Extract the lines that carry the string "BUSY" from the listing.

○ ○ ○ ○

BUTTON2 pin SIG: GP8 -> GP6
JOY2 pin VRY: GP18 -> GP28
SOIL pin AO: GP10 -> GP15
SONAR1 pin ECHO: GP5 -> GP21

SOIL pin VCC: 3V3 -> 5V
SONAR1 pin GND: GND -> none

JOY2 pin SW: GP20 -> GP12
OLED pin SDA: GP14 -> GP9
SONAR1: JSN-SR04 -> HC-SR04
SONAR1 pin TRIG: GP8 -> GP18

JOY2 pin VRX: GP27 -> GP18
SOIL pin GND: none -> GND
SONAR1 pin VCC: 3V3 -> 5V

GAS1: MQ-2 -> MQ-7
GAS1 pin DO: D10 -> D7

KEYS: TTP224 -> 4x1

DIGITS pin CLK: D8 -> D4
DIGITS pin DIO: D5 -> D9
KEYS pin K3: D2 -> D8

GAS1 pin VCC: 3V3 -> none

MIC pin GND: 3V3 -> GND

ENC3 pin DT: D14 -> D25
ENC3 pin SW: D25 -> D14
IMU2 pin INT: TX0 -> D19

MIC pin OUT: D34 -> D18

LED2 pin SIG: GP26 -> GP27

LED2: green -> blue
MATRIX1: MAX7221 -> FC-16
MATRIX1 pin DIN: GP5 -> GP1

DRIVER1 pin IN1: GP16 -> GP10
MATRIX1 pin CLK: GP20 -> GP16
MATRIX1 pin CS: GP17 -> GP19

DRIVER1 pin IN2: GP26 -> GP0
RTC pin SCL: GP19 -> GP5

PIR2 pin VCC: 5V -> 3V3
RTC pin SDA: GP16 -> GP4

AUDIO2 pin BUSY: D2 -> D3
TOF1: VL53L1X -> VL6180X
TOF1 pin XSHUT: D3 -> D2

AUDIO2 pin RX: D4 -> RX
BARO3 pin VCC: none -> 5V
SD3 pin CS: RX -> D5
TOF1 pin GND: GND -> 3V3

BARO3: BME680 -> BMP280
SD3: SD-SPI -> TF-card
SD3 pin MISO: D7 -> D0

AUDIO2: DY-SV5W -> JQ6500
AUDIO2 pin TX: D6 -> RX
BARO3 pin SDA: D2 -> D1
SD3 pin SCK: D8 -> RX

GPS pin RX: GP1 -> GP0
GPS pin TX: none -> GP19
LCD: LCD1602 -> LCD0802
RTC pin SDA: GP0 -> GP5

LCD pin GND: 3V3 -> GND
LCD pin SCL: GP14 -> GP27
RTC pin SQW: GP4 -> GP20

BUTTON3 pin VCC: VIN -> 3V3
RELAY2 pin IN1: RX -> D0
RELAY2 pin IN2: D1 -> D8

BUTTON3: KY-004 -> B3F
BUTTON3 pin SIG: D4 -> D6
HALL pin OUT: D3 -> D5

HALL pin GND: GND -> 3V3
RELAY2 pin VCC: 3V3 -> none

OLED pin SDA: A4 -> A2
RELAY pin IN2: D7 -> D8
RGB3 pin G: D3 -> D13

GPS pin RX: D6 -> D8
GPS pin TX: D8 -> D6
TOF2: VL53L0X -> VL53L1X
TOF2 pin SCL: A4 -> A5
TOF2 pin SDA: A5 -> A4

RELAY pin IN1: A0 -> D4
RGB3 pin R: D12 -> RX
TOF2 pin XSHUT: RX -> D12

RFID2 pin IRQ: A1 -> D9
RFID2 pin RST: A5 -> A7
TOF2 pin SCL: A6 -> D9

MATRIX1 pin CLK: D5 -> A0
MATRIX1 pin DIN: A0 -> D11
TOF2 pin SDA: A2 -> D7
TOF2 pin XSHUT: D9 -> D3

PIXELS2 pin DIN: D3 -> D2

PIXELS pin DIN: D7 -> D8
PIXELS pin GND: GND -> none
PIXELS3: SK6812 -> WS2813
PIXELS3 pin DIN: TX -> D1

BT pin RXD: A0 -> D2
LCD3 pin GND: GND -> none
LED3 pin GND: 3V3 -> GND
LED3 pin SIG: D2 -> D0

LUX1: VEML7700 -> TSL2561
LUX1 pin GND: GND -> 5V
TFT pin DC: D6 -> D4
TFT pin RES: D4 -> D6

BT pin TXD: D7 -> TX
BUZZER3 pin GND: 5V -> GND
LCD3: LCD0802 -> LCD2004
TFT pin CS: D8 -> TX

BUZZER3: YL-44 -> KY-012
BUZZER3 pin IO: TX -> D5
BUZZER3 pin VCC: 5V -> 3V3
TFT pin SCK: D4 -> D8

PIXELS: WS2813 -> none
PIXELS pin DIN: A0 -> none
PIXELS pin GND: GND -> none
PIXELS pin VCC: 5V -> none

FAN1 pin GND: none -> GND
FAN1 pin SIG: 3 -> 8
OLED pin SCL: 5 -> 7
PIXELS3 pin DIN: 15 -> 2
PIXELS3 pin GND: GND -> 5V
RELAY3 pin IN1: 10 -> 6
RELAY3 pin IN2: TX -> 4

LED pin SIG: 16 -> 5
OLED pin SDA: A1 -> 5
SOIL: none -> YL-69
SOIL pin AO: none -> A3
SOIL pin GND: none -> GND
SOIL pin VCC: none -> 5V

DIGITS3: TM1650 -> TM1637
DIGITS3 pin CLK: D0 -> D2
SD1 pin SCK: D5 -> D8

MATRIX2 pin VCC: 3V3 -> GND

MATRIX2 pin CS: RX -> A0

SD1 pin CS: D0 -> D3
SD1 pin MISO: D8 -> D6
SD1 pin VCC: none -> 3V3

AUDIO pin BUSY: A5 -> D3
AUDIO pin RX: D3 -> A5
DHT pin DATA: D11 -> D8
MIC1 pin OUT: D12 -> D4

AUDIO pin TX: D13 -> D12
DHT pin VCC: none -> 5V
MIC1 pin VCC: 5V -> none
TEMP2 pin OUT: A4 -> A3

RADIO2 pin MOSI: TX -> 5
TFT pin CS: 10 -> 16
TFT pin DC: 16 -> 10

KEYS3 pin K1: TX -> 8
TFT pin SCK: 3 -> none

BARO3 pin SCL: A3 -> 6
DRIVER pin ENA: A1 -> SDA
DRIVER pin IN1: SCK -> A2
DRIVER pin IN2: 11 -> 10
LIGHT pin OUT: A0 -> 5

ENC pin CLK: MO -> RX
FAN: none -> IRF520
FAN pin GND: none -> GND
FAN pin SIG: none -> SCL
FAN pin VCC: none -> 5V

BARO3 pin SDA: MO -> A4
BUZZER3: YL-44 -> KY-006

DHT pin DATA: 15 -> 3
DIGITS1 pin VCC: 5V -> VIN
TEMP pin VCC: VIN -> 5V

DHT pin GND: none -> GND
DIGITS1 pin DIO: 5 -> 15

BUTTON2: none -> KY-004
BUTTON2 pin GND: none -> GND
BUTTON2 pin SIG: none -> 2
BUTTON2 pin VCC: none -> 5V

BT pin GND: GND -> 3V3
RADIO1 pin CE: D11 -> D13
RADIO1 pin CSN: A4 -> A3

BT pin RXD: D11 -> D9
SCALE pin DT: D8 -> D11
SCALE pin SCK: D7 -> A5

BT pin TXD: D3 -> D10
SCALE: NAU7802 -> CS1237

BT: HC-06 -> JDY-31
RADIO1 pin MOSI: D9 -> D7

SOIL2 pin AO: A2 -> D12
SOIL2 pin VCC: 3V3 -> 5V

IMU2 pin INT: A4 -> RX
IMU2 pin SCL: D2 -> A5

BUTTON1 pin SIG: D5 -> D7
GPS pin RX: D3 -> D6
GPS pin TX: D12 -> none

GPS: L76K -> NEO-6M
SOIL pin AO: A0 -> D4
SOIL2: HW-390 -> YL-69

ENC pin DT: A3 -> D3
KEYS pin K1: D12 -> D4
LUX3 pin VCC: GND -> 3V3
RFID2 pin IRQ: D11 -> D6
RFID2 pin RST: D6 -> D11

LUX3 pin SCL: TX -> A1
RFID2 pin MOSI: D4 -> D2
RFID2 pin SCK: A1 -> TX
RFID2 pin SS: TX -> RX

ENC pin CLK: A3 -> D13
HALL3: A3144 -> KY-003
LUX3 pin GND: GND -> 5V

○ ○ ○ ○

ANSWER SECTION ::
AUDIO2 pin BUSY: D2 -> D3
AUDIO pin BUSY: A5 -> D3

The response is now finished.